▶ _INSTRUCTIONS FOR THE TASK_: Repeat exactly each line of the material, starting from the line that contains "turquoise battery [875,104,907,159]" and finishing with the final line.

====== PROVIDED DATA ======

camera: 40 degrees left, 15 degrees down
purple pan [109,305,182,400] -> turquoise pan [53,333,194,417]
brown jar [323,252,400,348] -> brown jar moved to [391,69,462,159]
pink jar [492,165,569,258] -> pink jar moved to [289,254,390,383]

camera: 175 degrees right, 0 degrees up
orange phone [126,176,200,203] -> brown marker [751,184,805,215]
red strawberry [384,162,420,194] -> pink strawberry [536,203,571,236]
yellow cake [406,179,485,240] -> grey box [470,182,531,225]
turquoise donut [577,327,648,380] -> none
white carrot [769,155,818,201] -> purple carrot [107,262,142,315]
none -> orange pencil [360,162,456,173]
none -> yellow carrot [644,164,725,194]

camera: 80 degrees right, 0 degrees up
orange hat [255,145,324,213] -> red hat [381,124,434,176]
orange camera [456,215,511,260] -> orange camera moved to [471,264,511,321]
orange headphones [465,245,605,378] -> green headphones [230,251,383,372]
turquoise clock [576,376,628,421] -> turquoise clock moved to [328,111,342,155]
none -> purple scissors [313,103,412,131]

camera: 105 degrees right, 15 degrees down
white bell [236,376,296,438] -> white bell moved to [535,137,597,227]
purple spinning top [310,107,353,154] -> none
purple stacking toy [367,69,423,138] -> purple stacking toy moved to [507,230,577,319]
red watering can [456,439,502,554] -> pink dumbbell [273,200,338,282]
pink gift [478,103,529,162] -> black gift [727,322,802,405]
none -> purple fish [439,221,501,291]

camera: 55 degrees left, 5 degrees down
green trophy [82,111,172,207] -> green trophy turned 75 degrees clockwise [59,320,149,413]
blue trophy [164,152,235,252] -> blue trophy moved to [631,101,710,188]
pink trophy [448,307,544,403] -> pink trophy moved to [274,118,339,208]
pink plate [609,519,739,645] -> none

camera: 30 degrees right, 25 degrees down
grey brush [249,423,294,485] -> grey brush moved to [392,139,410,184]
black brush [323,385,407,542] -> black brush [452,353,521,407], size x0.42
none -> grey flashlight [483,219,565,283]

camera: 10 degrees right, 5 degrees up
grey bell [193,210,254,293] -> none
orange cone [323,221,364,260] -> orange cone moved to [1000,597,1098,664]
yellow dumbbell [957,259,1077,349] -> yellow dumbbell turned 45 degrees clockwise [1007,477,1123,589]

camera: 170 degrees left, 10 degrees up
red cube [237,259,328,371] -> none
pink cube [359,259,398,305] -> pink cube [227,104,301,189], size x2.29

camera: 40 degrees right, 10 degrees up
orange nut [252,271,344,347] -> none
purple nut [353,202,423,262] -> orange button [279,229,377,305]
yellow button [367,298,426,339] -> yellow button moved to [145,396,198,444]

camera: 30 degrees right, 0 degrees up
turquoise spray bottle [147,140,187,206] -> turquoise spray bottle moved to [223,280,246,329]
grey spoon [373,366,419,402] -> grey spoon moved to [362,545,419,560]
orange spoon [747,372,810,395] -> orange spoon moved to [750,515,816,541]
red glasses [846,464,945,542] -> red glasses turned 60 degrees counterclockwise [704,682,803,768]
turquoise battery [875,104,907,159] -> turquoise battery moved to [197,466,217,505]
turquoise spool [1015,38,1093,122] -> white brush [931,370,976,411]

======

▶ _YOUR SOLUTION_:
turquoise battery [875,104,907,159] -> turquoise battery moved to [197,466,217,505]
turquoise spool [1015,38,1093,122] -> white brush [931,370,976,411]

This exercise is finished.